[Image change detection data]
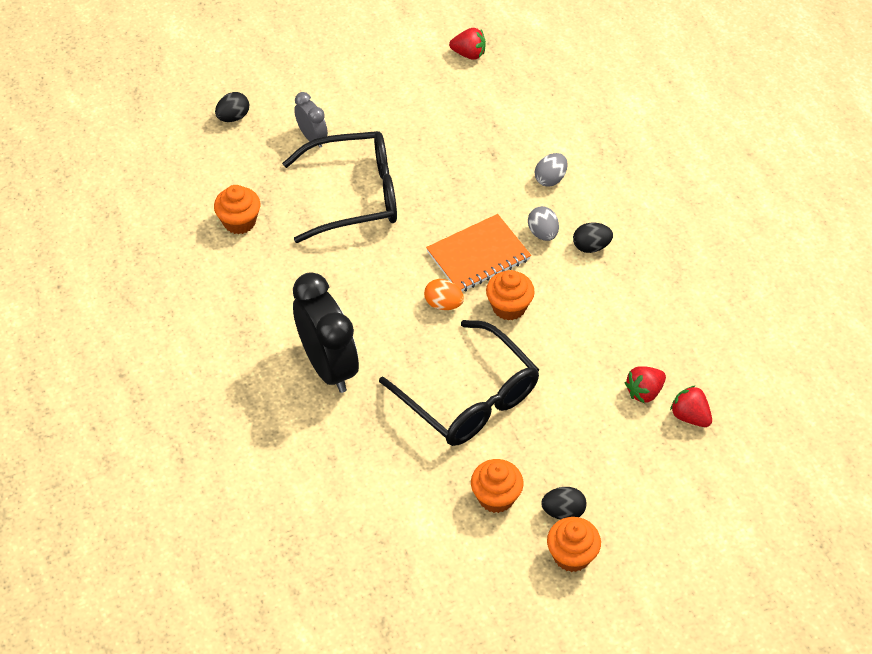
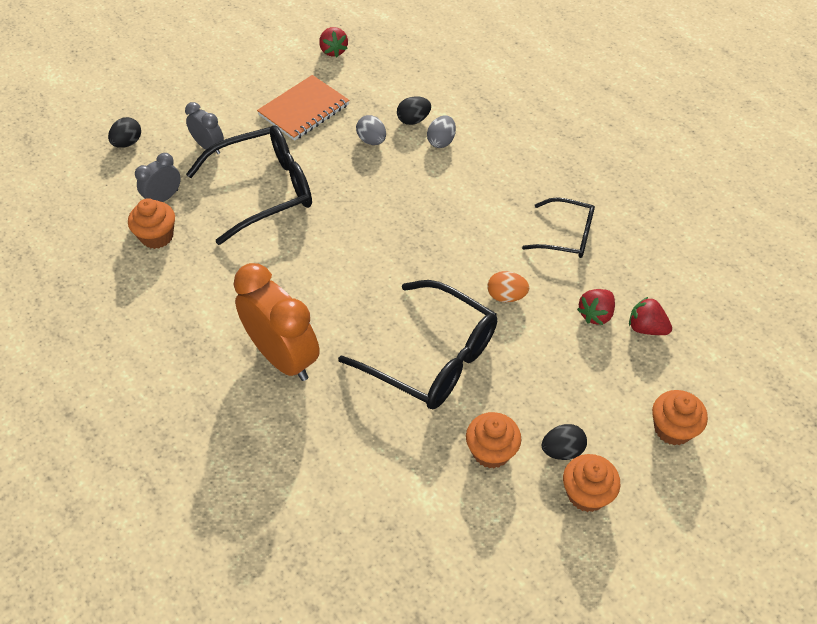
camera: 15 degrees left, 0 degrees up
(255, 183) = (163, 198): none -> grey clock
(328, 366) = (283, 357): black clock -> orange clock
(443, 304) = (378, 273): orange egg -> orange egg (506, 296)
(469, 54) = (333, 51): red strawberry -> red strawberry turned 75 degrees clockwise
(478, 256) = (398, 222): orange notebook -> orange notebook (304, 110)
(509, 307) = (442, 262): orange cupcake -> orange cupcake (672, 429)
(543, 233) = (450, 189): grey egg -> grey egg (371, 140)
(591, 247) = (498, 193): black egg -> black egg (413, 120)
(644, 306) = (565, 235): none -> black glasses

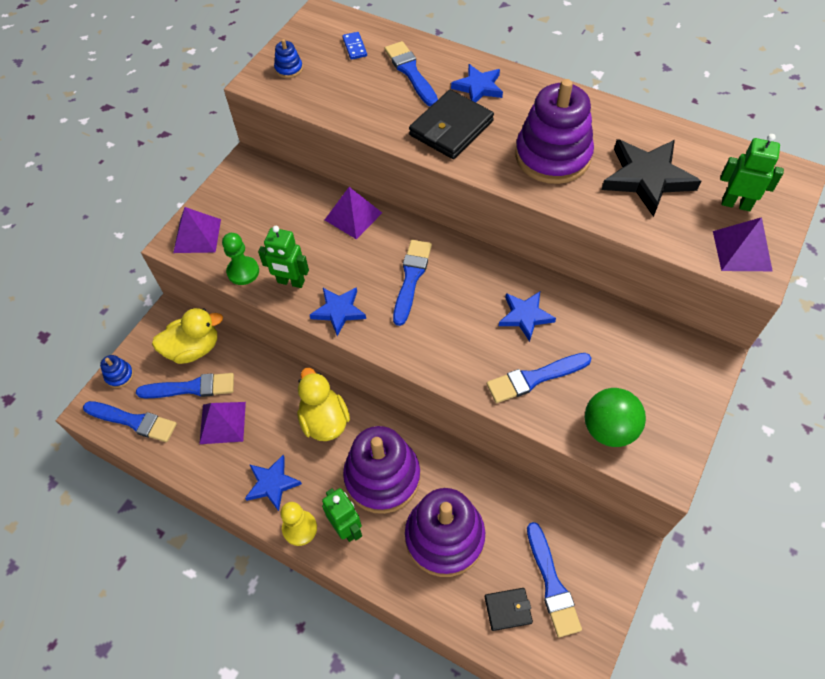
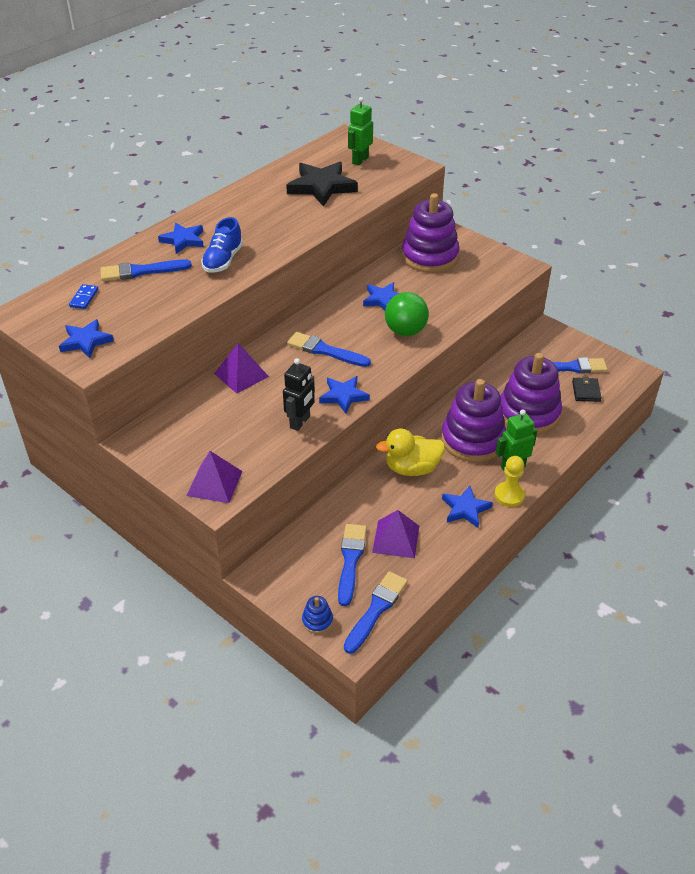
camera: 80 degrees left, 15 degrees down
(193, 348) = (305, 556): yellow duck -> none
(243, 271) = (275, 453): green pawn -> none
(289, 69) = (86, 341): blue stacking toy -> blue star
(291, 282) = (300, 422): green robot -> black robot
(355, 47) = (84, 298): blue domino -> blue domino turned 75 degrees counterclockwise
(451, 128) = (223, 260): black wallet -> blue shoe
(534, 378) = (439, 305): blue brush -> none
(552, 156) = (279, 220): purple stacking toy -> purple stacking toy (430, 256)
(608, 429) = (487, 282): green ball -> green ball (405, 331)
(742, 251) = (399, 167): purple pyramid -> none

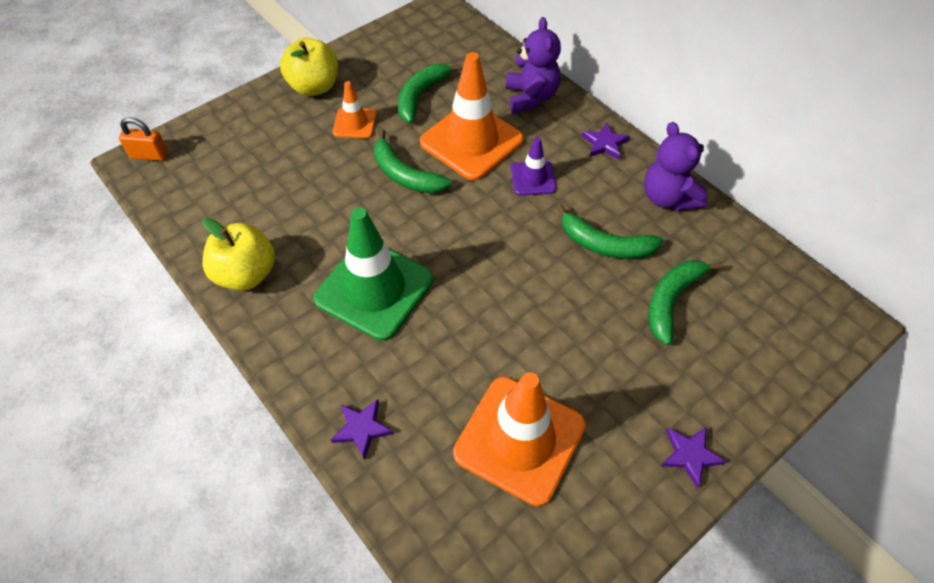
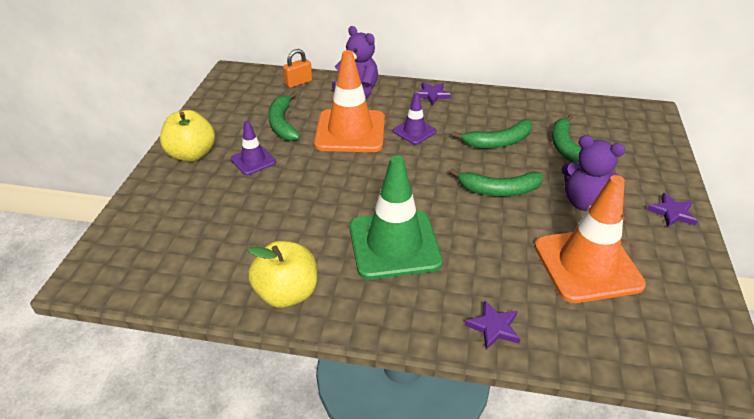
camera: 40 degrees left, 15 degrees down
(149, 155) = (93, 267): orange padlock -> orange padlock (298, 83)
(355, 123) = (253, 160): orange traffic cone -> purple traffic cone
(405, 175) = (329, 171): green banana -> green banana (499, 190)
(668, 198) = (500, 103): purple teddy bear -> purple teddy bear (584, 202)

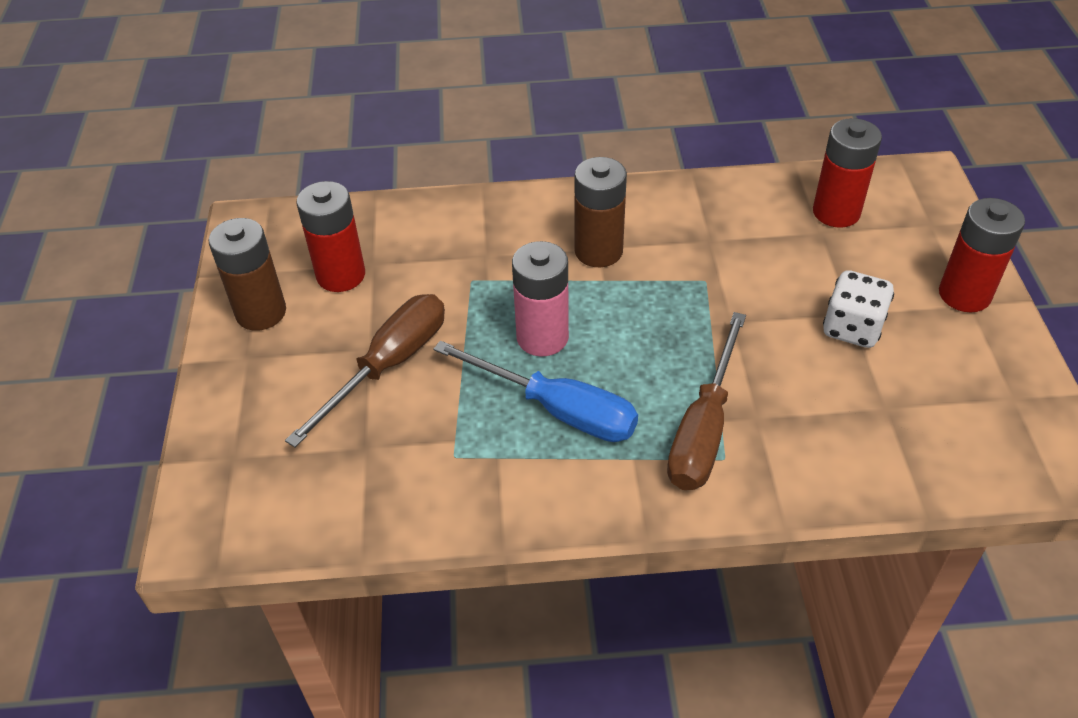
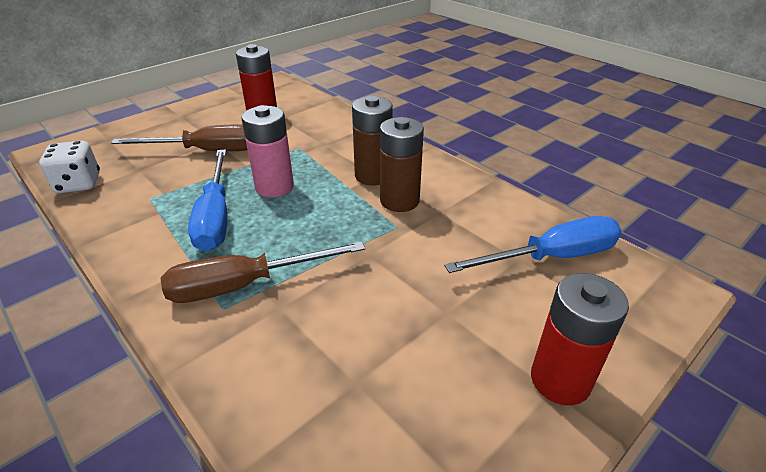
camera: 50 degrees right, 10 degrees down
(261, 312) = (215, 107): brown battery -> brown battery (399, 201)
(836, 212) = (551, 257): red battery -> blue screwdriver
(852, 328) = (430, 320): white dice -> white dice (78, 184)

WHAT THIS TASK INVOLVES: Lines from the one containing "(355, 47) = (84, 298): blue" through the end of the entries above, both included, are to be written out exactly; no pictures and no other lines.

ANSWER FOR THIS EXERCISE:
(355, 47) = (84, 298): blue domino -> blue domino turned 75 degrees counterclockwise
(451, 128) = (223, 260): black wallet -> blue shoe
(534, 378) = (439, 305): blue brush -> none
(552, 156) = (279, 220): purple stacking toy -> purple stacking toy (430, 256)
(608, 429) = (487, 282): green ball -> green ball (405, 331)
(742, 251) = (399, 167): purple pyramid -> none

camera: 40 degrees left, 15 degrees down
(149, 155) = (93, 267): orange padlock -> orange padlock (298, 83)
(355, 123) = (253, 160): orange traffic cone -> purple traffic cone
(405, 175) = (329, 171): green banana -> green banana (499, 190)
(668, 198) = (500, 103): purple teddy bear -> purple teddy bear (584, 202)

camera: 50 degrees right, 10 degrees down
(261, 312) = (215, 107): brown battery -> brown battery (399, 201)
(836, 212) = (551, 257): red battery -> blue screwdriver
(852, 328) = (430, 320): white dice -> white dice (78, 184)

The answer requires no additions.